YOUR ASSIGNMENT: After locating "yellow plate E8" in the listing below, copy that line and each one after it exactly, ending with the line that has "grey plate H7:H8".

STUDY MATERIAL:
Segment Open

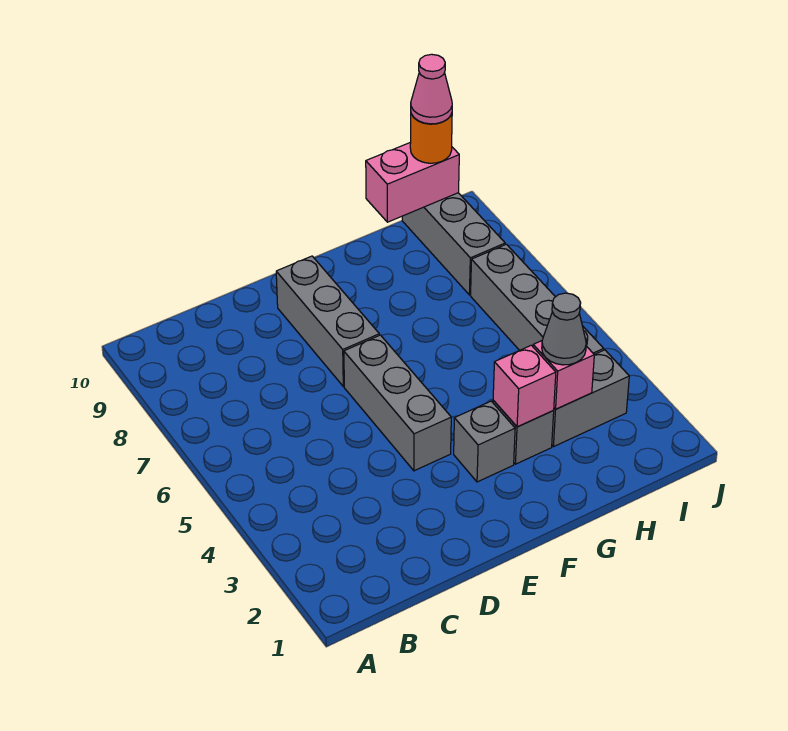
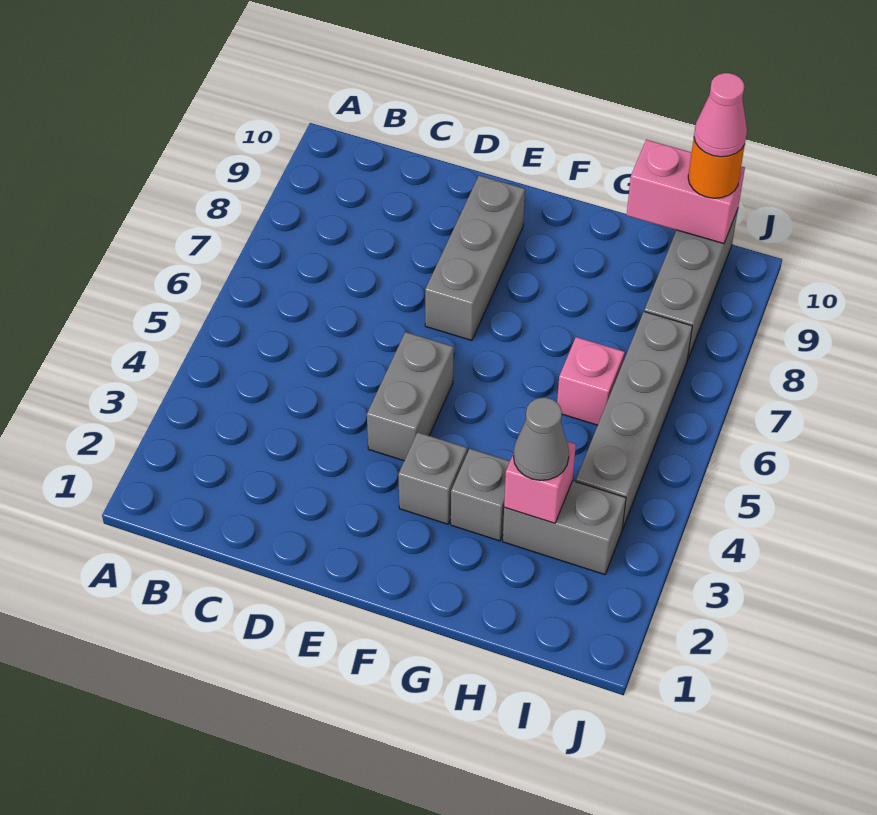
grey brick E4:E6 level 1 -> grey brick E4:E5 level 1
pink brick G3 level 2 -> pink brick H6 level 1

Segment Closed
Segment Open

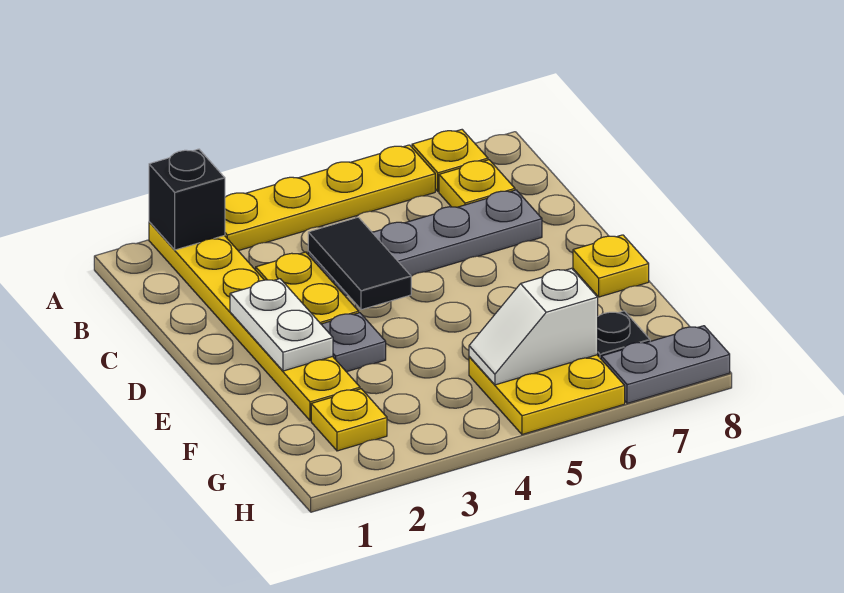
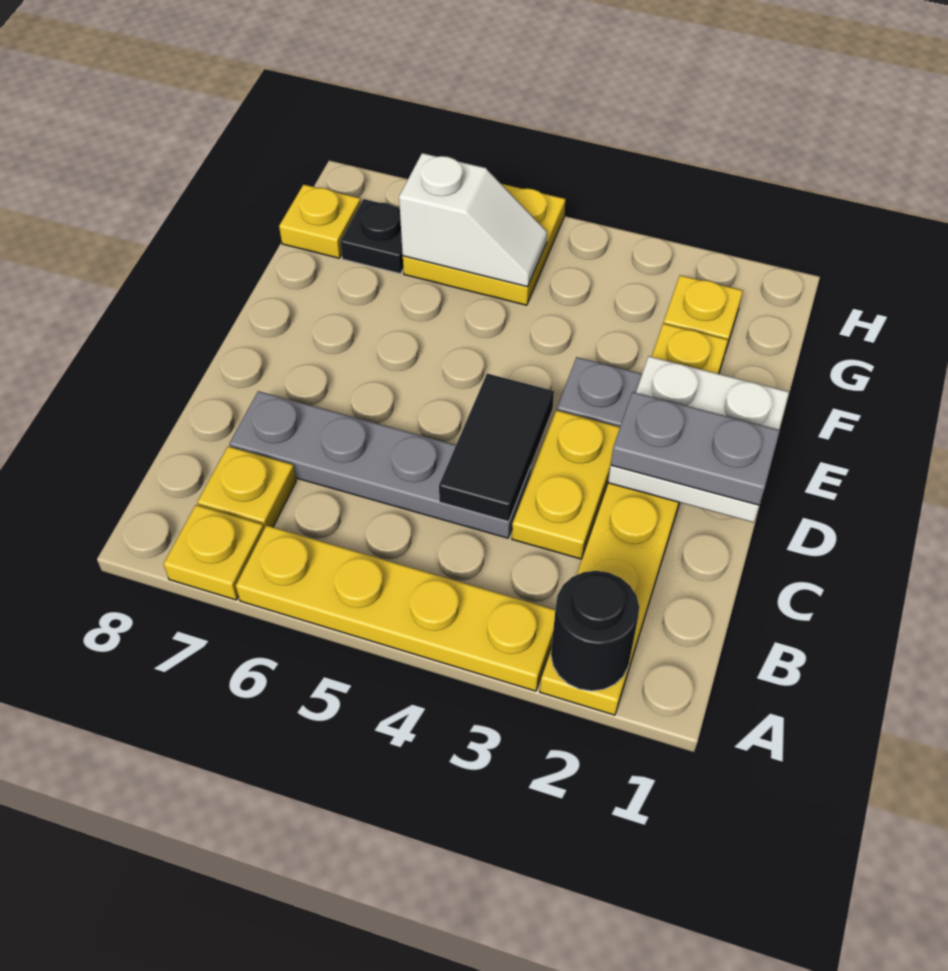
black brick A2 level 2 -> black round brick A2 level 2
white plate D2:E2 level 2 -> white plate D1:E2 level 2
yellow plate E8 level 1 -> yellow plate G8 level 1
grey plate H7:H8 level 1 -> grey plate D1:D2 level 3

Segment Closed

RESULT FOR THIS TASK:
yellow plate E8 level 1 -> yellow plate G8 level 1
grey plate H7:H8 level 1 -> grey plate D1:D2 level 3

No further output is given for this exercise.